#### What is expected:
Your task is to copy the lines of the data below from the line holding "(350, 197) = (560, 219): none -> grey clock" through the line holding "(725, 290) = (399, 89): none", inclusive, exactly and with nothing added.

*** Opening Data to examine ***

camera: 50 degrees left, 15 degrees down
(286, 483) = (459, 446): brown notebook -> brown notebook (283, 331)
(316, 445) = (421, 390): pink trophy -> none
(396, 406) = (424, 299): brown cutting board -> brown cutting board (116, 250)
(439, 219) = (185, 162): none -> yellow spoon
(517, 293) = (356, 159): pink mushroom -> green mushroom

*** Closing Data to examine ***
*** Opening Data to examine ***

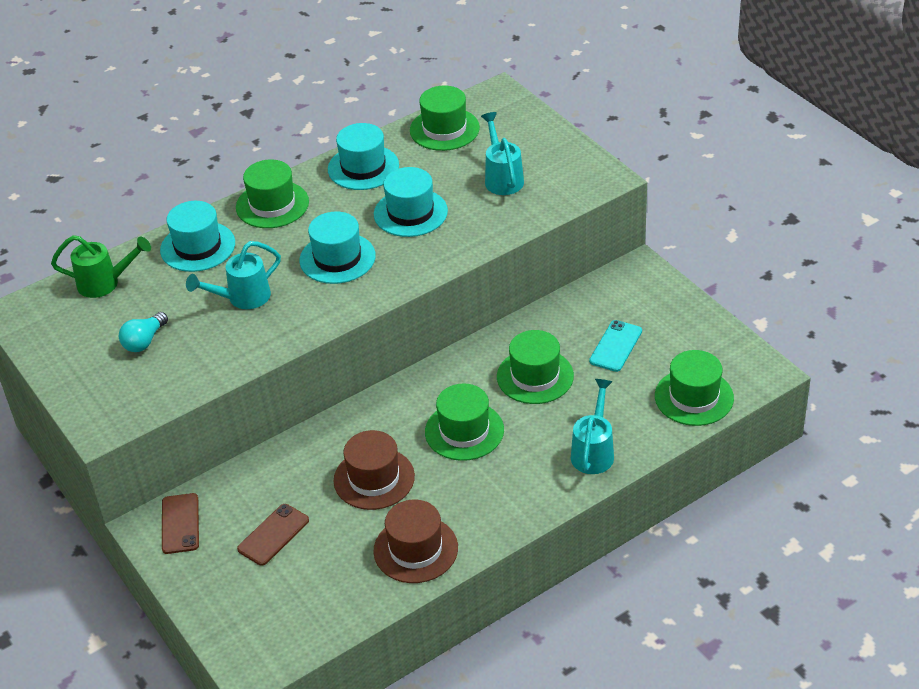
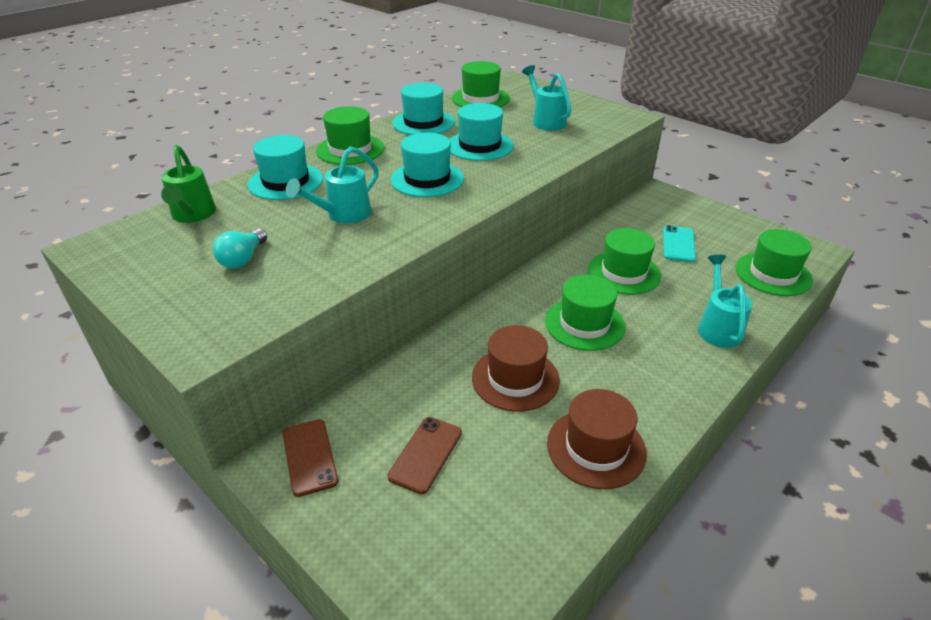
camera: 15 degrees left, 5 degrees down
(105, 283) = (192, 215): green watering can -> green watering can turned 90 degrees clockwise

*** Closing Data to examine ***
*** Opening Data to examine ***

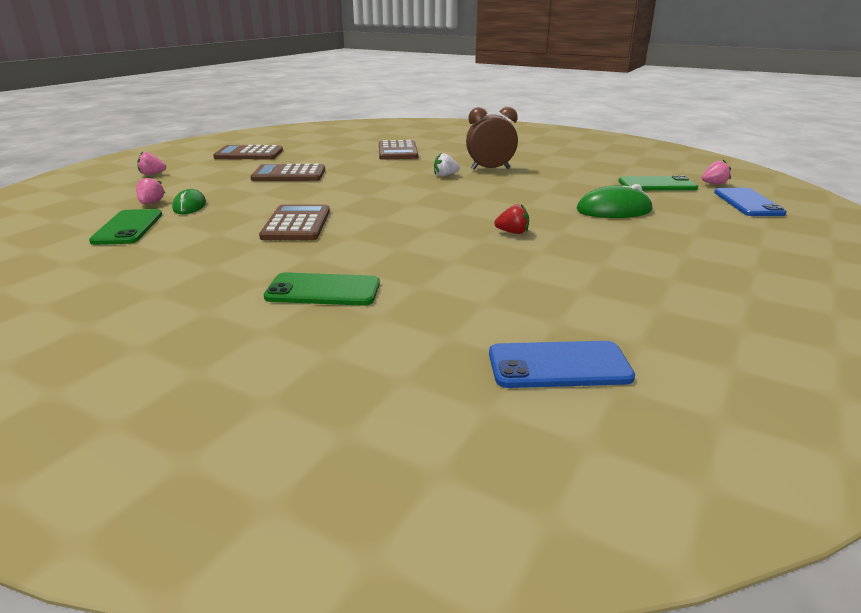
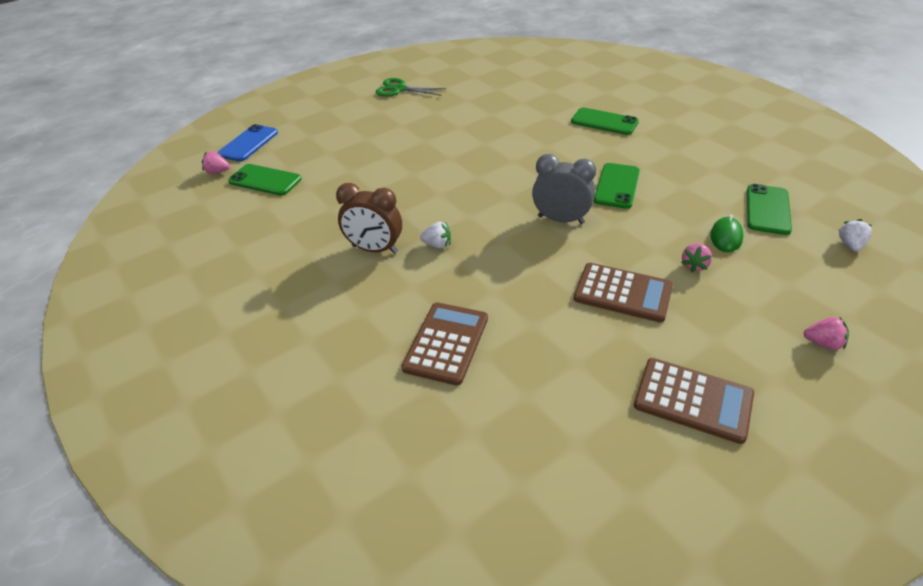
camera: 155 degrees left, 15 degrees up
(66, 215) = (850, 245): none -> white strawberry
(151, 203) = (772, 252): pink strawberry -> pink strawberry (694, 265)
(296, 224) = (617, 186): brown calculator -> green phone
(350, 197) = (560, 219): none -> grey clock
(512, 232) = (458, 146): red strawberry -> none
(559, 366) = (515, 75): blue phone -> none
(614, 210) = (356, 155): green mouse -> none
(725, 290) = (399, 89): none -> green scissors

*** Closing Data to examine ***

#### Result of the task:
(350, 197) = (560, 219): none -> grey clock
(512, 232) = (458, 146): red strawberry -> none
(559, 366) = (515, 75): blue phone -> none
(614, 210) = (356, 155): green mouse -> none
(725, 290) = (399, 89): none -> green scissors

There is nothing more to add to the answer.